- [Task instructions]
Give the data below again exactly as it stands. Omit the pictures.

- [Source data]
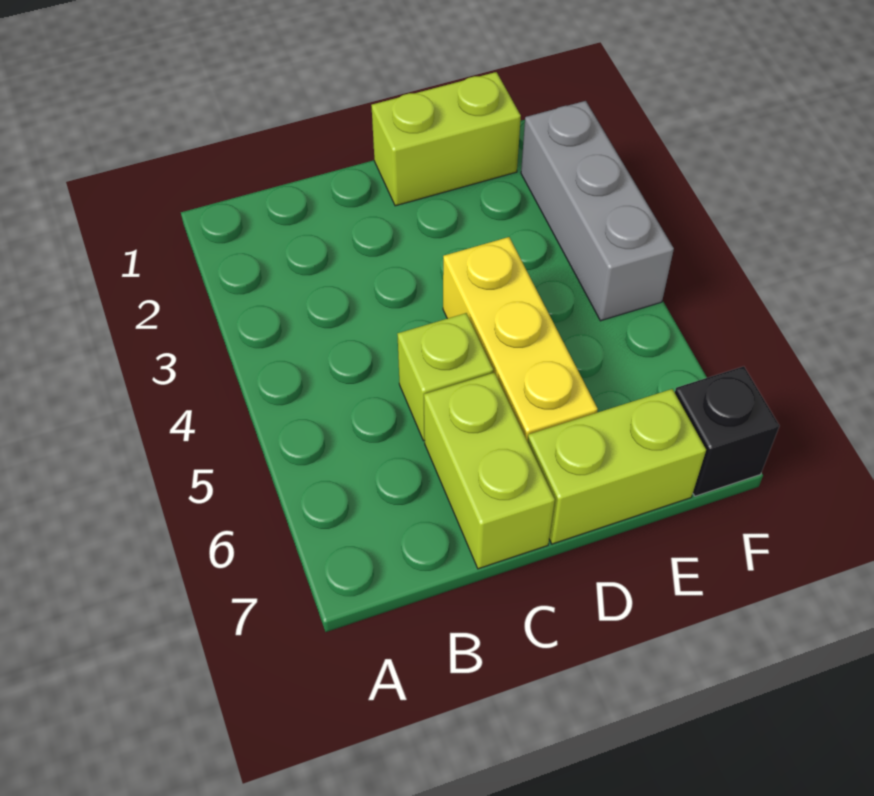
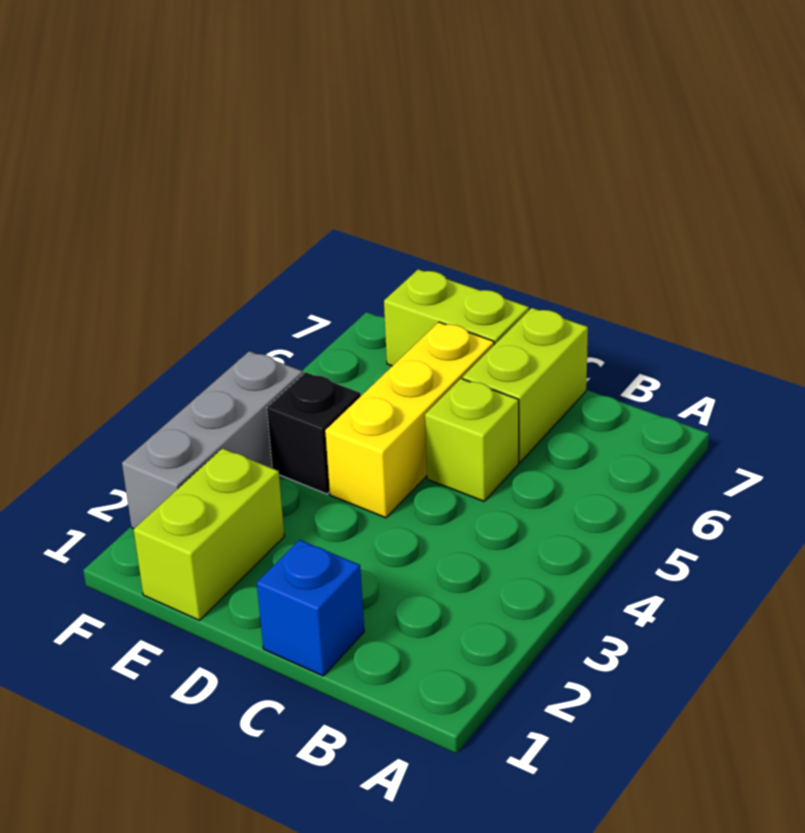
none -> blue brick C1 level 1
lime brick D1:E1 level 1 -> lime brick E1:E2 level 1
black brick F7 level 1 -> black brick E4 level 1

- [Response to the exercise]
none -> blue brick C1 level 1
lime brick D1:E1 level 1 -> lime brick E1:E2 level 1
black brick F7 level 1 -> black brick E4 level 1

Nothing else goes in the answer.